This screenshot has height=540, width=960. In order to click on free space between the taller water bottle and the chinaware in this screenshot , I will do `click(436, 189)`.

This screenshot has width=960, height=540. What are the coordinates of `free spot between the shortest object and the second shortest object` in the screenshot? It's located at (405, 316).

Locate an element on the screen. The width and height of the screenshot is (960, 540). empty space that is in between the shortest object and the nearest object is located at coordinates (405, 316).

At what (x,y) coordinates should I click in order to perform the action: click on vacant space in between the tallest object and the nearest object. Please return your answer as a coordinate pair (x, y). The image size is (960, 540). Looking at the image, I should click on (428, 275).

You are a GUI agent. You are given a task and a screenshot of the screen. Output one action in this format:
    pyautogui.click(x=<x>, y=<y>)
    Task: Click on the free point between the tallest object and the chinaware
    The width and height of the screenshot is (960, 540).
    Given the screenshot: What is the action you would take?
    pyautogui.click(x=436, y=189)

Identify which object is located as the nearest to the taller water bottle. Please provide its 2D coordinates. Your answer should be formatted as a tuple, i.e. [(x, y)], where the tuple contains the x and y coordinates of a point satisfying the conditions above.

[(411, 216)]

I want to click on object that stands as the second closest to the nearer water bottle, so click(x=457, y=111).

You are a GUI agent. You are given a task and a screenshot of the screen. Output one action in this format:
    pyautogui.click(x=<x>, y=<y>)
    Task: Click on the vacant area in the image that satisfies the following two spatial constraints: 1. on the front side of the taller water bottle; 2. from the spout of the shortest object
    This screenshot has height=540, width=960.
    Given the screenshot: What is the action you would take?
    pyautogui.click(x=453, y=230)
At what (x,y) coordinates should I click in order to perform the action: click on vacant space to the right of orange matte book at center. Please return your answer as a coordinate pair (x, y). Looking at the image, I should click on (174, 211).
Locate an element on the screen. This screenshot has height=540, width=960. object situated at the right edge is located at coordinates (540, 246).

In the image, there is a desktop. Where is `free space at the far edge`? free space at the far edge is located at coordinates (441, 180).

==================================================

= Try it =
Copy out all of the material above word for word, keeping every line, number, and coordinate unchanged.

= Answer space =
This screenshot has height=540, width=960. In order to click on free space between the taller water bottle and the chinaware in this screenshot , I will do `click(436, 189)`.

This screenshot has width=960, height=540. What are the coordinates of `free spot between the shortest object and the second shortest object` in the screenshot? It's located at (405, 316).

Locate an element on the screen. The width and height of the screenshot is (960, 540). empty space that is in between the shortest object and the nearest object is located at coordinates (405, 316).

At what (x,y) coordinates should I click in order to perform the action: click on vacant space in between the tallest object and the nearest object. Please return your answer as a coordinate pair (x, y). The image size is (960, 540). Looking at the image, I should click on (428, 275).

You are a GUI agent. You are given a task and a screenshot of the screen. Output one action in this format:
    pyautogui.click(x=<x>, y=<y>)
    Task: Click on the free point between the tallest object and the chinaware
    The width and height of the screenshot is (960, 540).
    Given the screenshot: What is the action you would take?
    pyautogui.click(x=436, y=189)

Identify which object is located as the nearest to the taller water bottle. Please provide its 2D coordinates. Your answer should be formatted as a tuple, i.e. [(x, y)], where the tuple contains the x and y coordinates of a point satisfying the conditions above.

[(411, 216)]

I want to click on object that stands as the second closest to the nearer water bottle, so click(x=457, y=111).

You are a GUI agent. You are given a task and a screenshot of the screen. Output one action in this format:
    pyautogui.click(x=<x>, y=<y>)
    Task: Click on the vacant area in the image that satisfies the following two spatial constraints: 1. on the front side of the taller water bottle; 2. from the spout of the shortest object
    This screenshot has height=540, width=960.
    Given the screenshot: What is the action you would take?
    pyautogui.click(x=453, y=230)
At what (x,y) coordinates should I click in order to perform the action: click on vacant space to the right of orange matte book at center. Please return your answer as a coordinate pair (x, y). Looking at the image, I should click on (174, 211).
Locate an element on the screen. This screenshot has height=540, width=960. object situated at the right edge is located at coordinates (540, 246).

In the image, there is a desktop. Where is `free space at the far edge`? free space at the far edge is located at coordinates (441, 180).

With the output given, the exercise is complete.